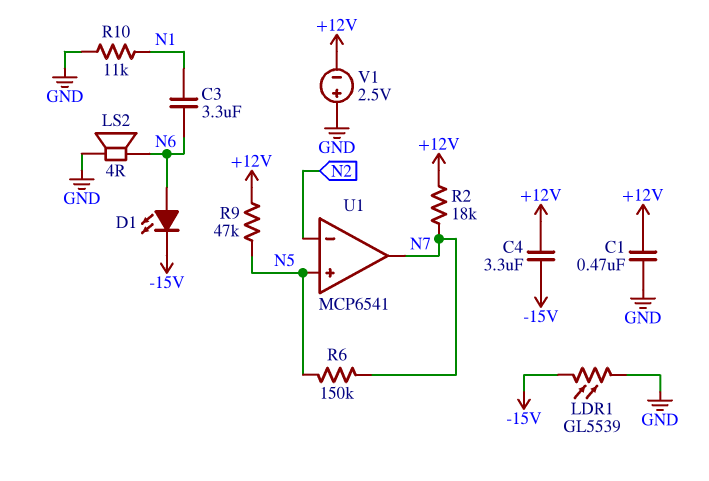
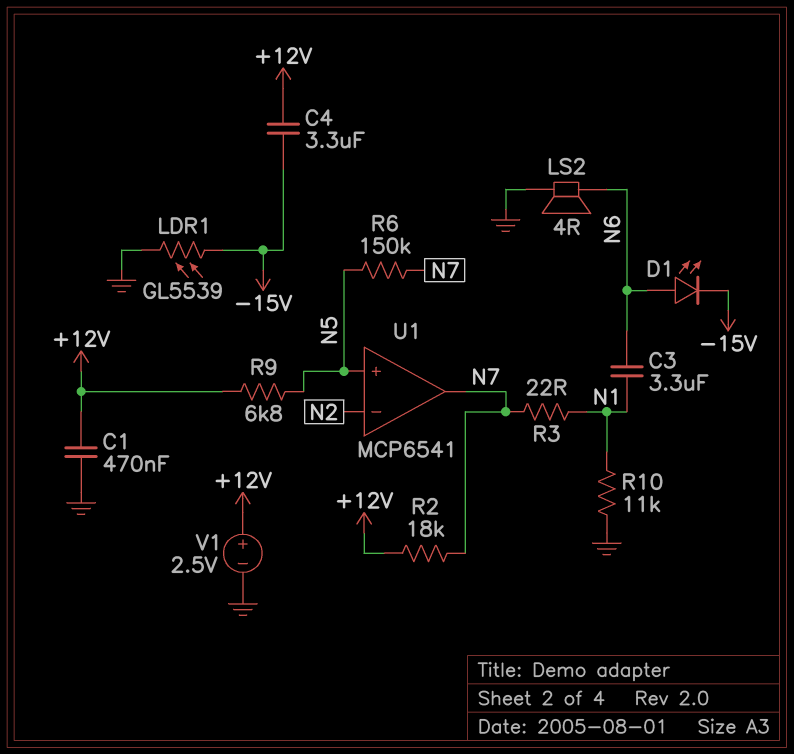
R3: none -> 22 (N1, N7)
R9: 47k (+12V, N5) -> 6.8k (+12V, N5)
V1: 2.5V (plus GND, minus +12V) -> 2.5V (plus +12V, minus GND)

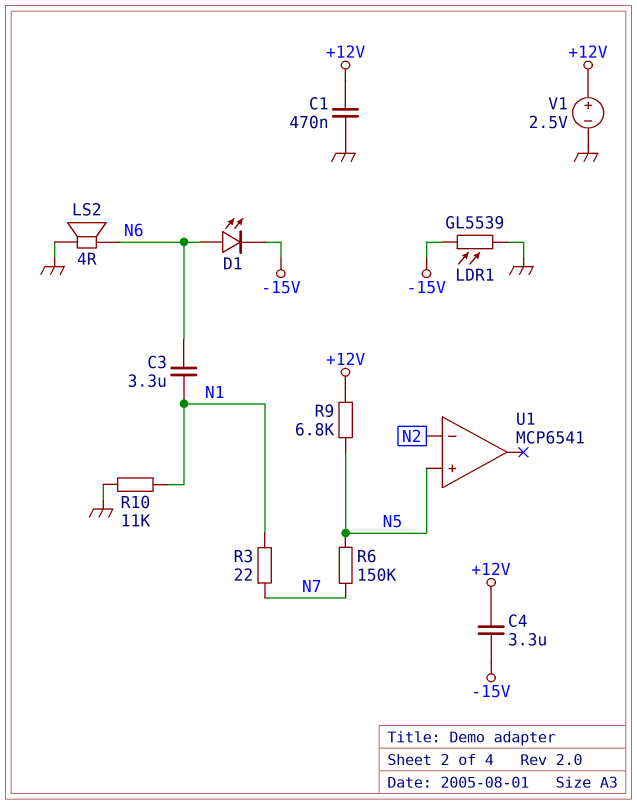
R2: 18k (+12V, N7) -> none
U1 pin out: N7 -> none

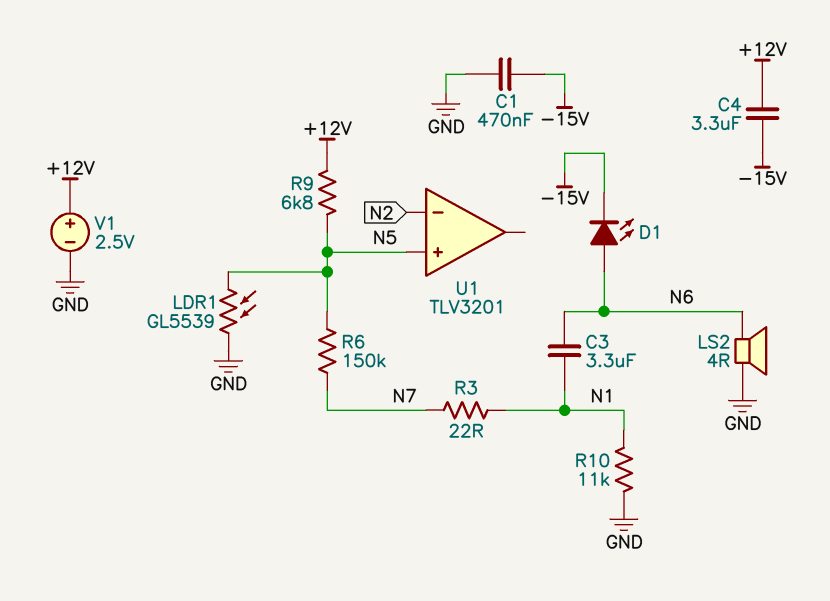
C1: 470nF (+12V, GND) -> 470nF (-15V, GND)
LDR1: GL5539 (-15V, GND) -> GL5539 (GND, N5)
U1: MCP6541 -> TLV3201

|---|

▶ _What this task involves_: The listing is to be repeated exactly, with its pictures removed.

▶ _Result of the exercise_:
R3: none -> 22 (N1, N7)
R9: 47k (+12V, N5) -> 6.8k (+12V, N5)
V1: 2.5V (plus GND, minus +12V) -> 2.5V (plus +12V, minus GND)

R2: 18k (+12V, N7) -> none
U1 pin out: N7 -> none

C1: 470nF (+12V, GND) -> 470nF (-15V, GND)
LDR1: GL5539 (-15V, GND) -> GL5539 (GND, N5)
U1: MCP6541 -> TLV3201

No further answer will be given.